- Exercise requirements
Look through the records below and collect all lines that hold the string "green".

- Data for analysis
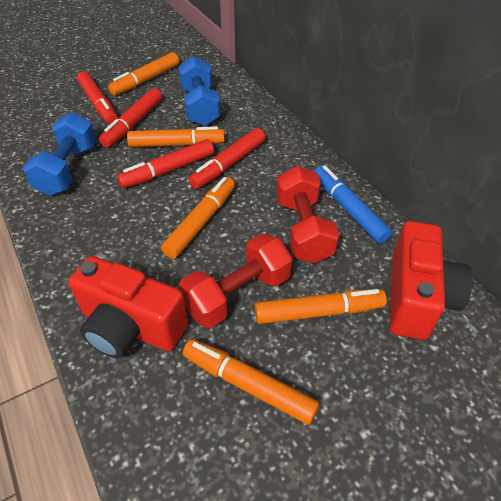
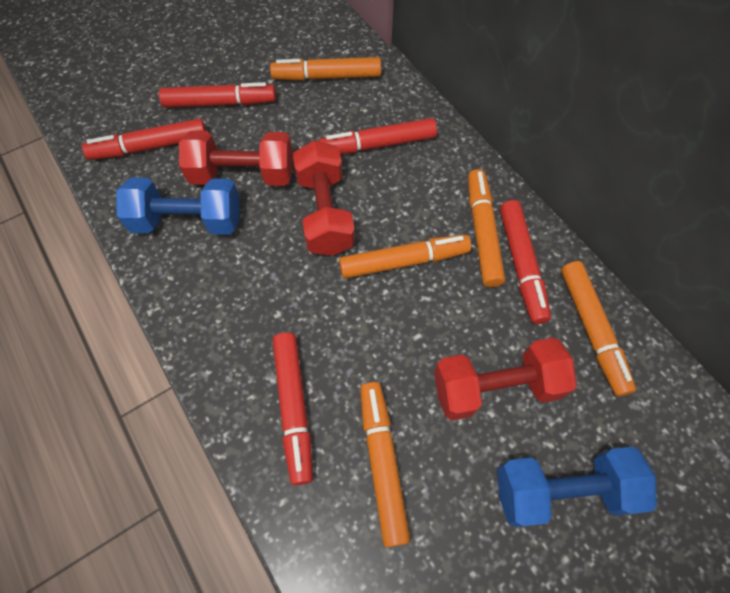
blue marker: 1 -> 0
red camera: 2 -> 0
red dumbbell: 2 -> 3
red marker: 4 -> 5

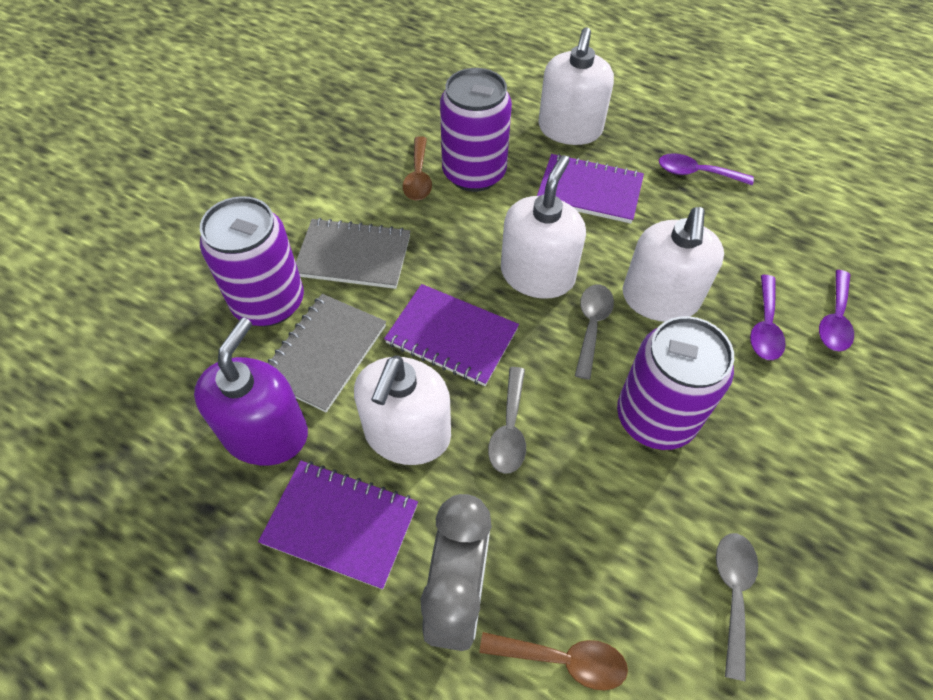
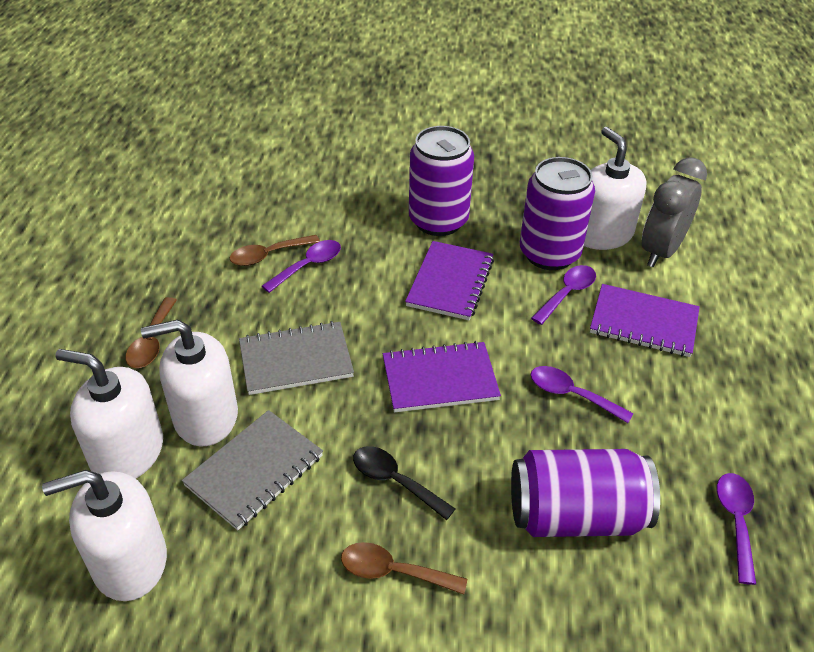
black spoon: 0 -> 1
brown spoon: 2 -> 3
grey spoon: 3 -> 0
purple soap dispenser: 1 -> 0
purple spoon: 3 -> 4

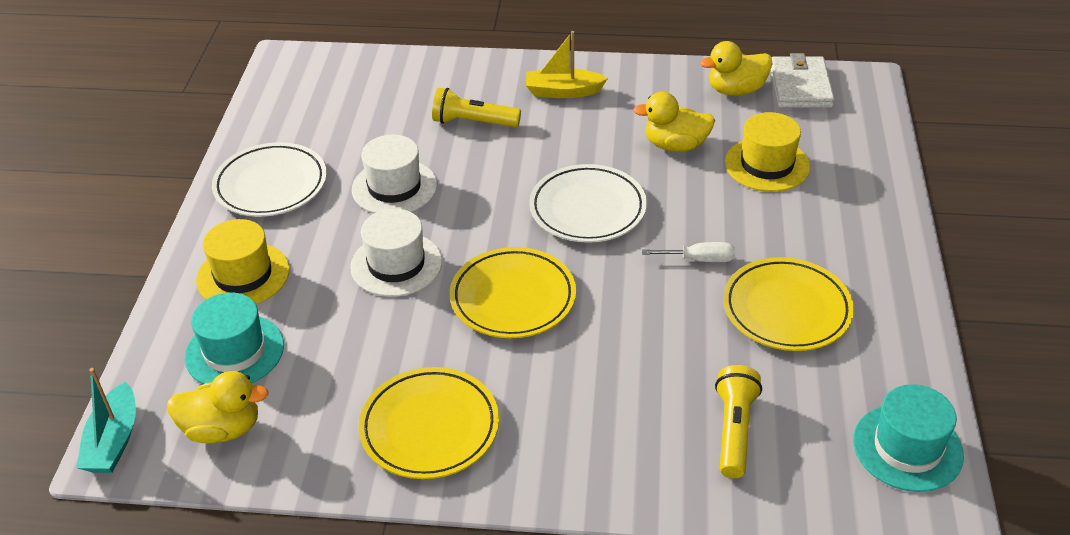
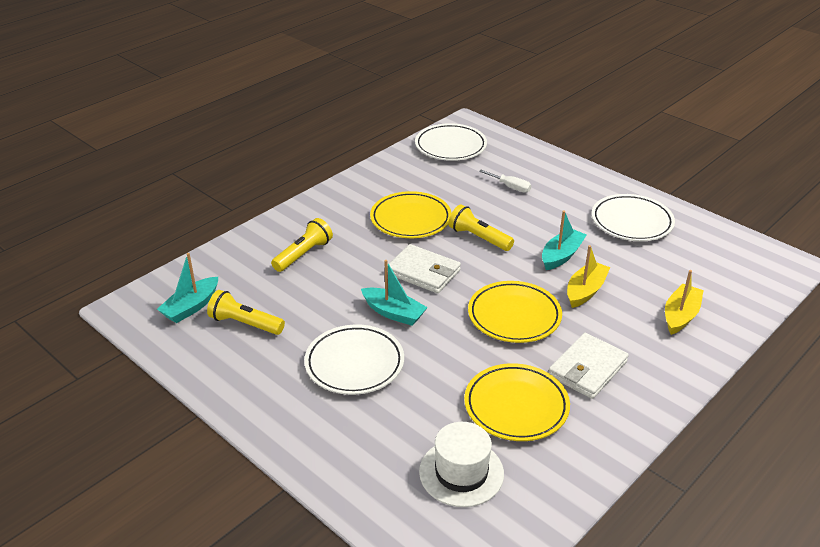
turquoise boat: 1 -> 3
turquoise hat: 2 -> 0
white hat: 2 -> 1
white plate: 2 -> 3
white wallet: 1 -> 2
yellow boat: 1 -> 2
yellow duck: 3 -> 0
yellow flashlight: 2 -> 3
yellow hat: 2 -> 0

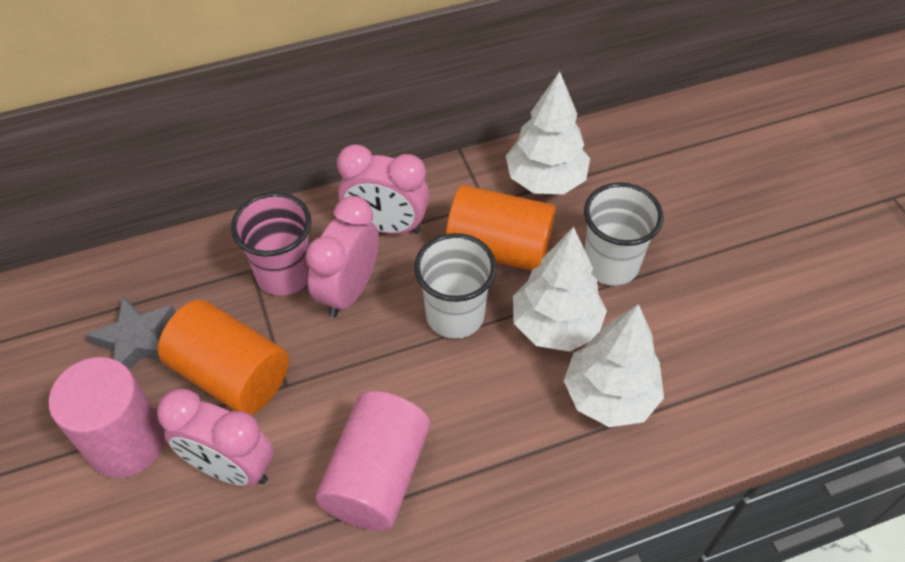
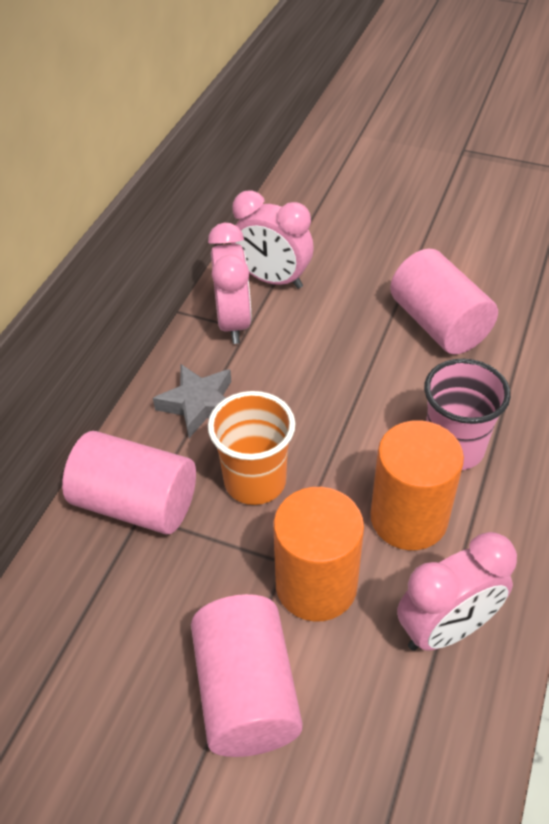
orange cup: 0 -> 1
pink cylinder: 2 -> 3
white cup: 2 -> 0
white tree: 3 -> 0

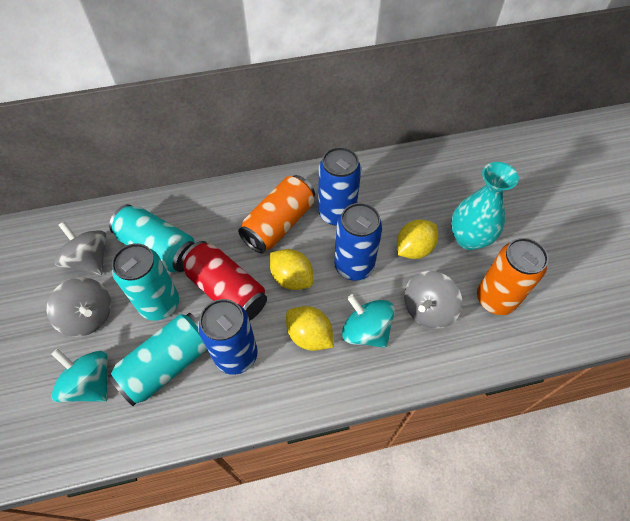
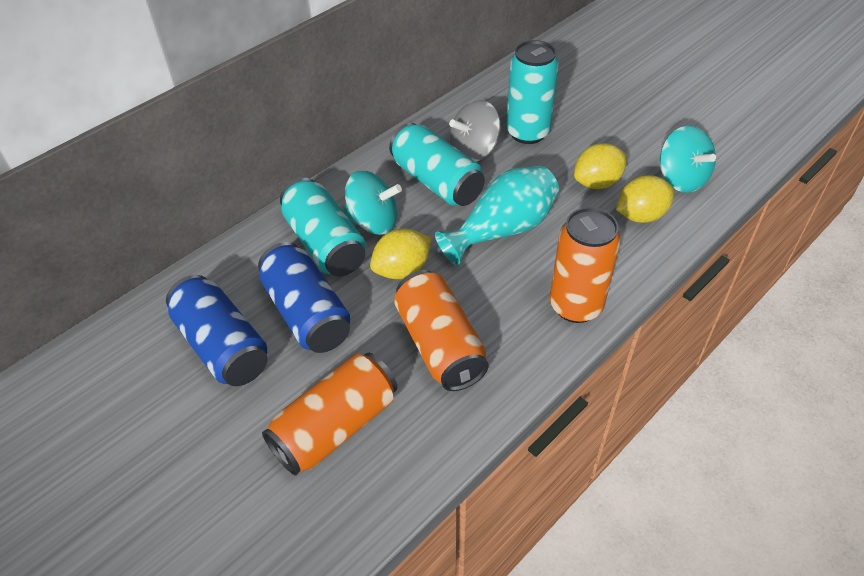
blue can: 3 -> 2
grey spinning top: 3 -> 1
orange can: 2 -> 3
red can: 1 -> 0

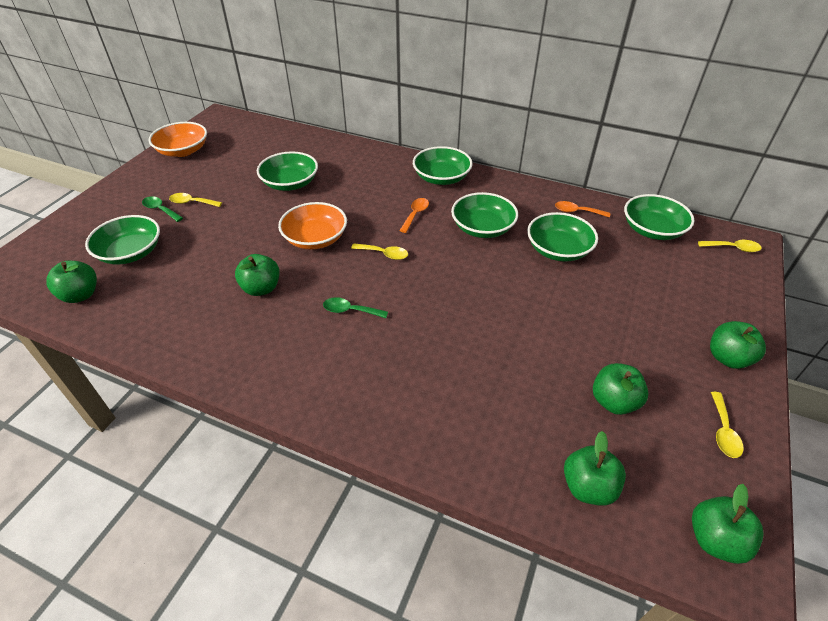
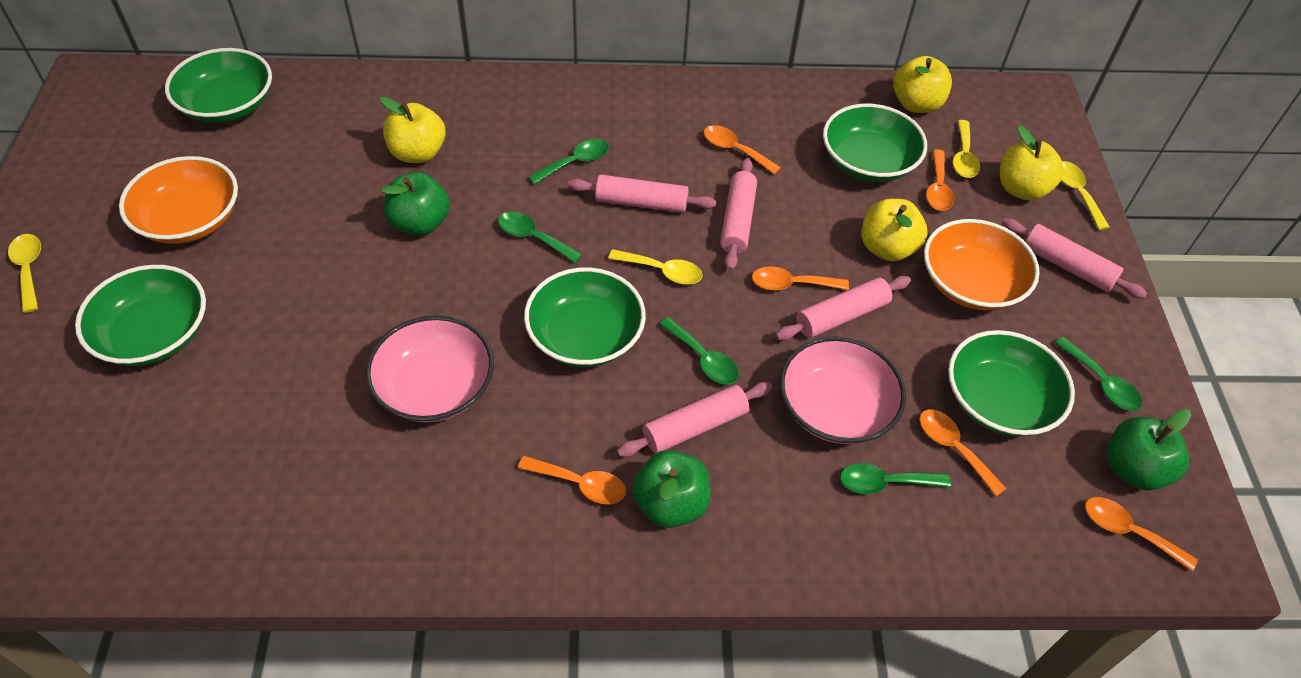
green apple: 6 -> 3
green bowl: 6 -> 5
green spoon: 2 -> 5
orange spoon: 2 -> 6
pink bowl: 0 -> 2
pink rolling pin: 0 -> 5
yellow apple: 0 -> 4

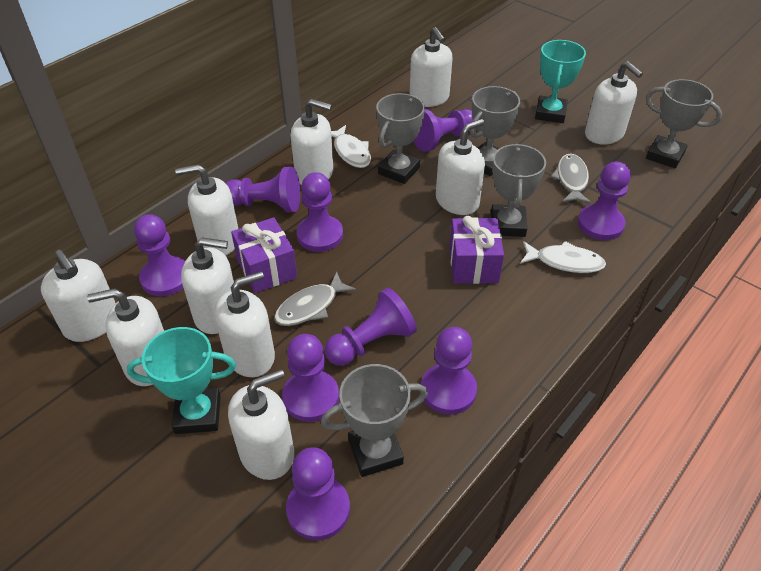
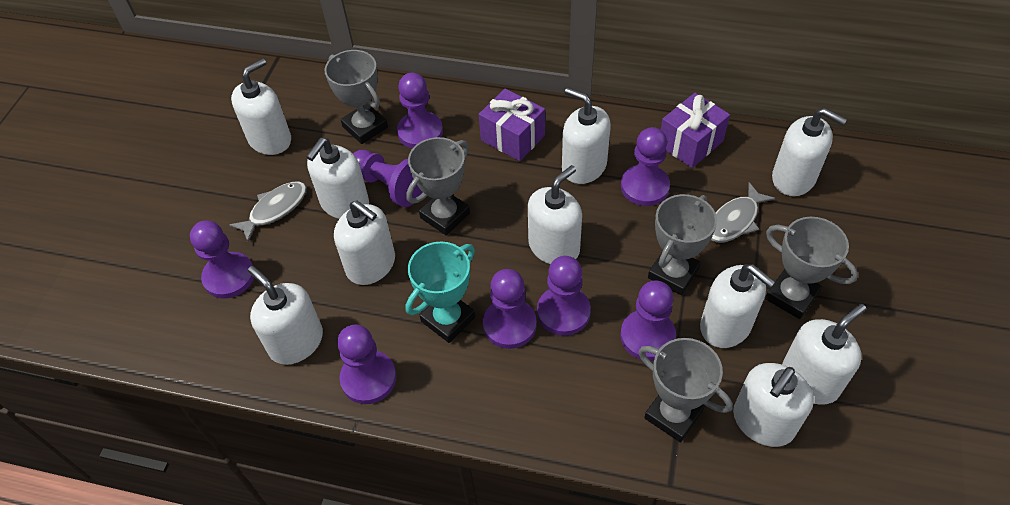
purple pawn: 9 -> 8
turquoise trophy: 2 -> 1
white fish: 2 -> 0

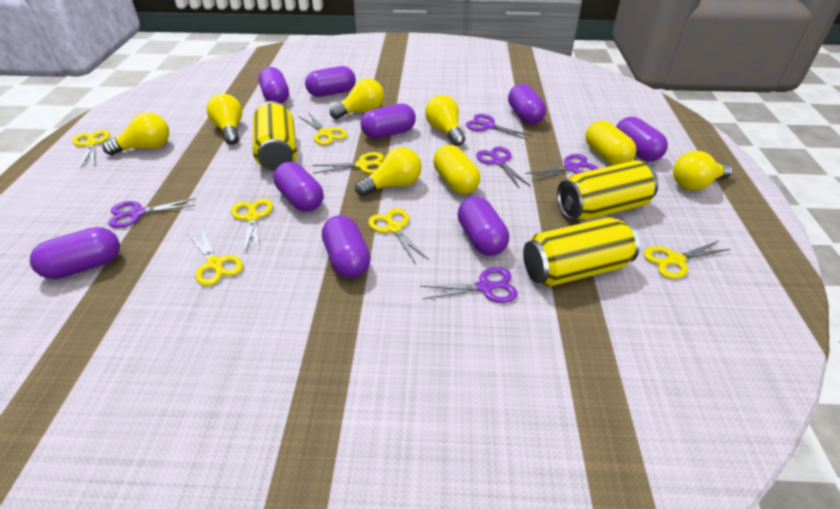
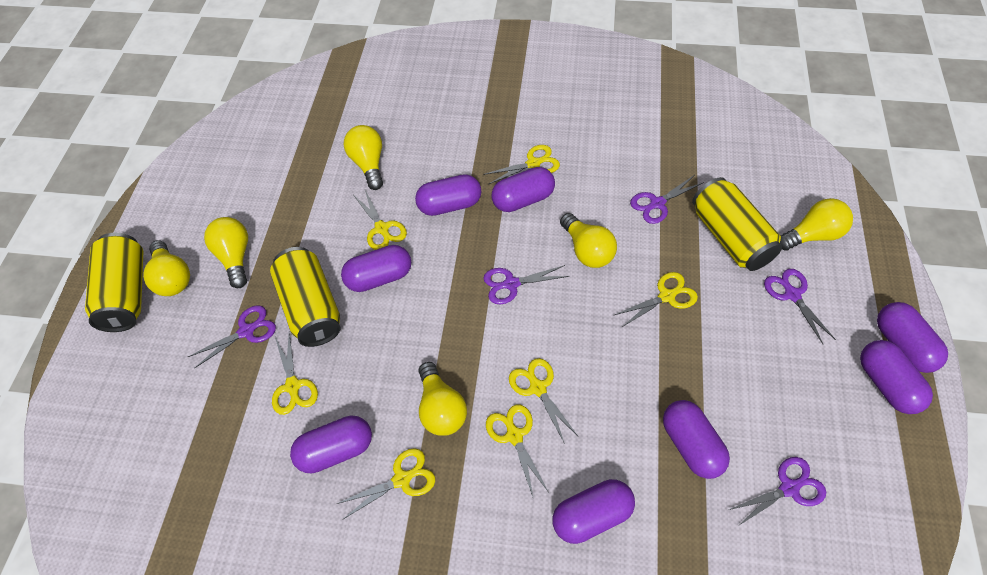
purple capsule: 9 -> 8
yellow capsule: 2 -> 0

- Output of the exercise
green apple: 6 -> 3
green bowl: 6 -> 5
green spoon: 2 -> 5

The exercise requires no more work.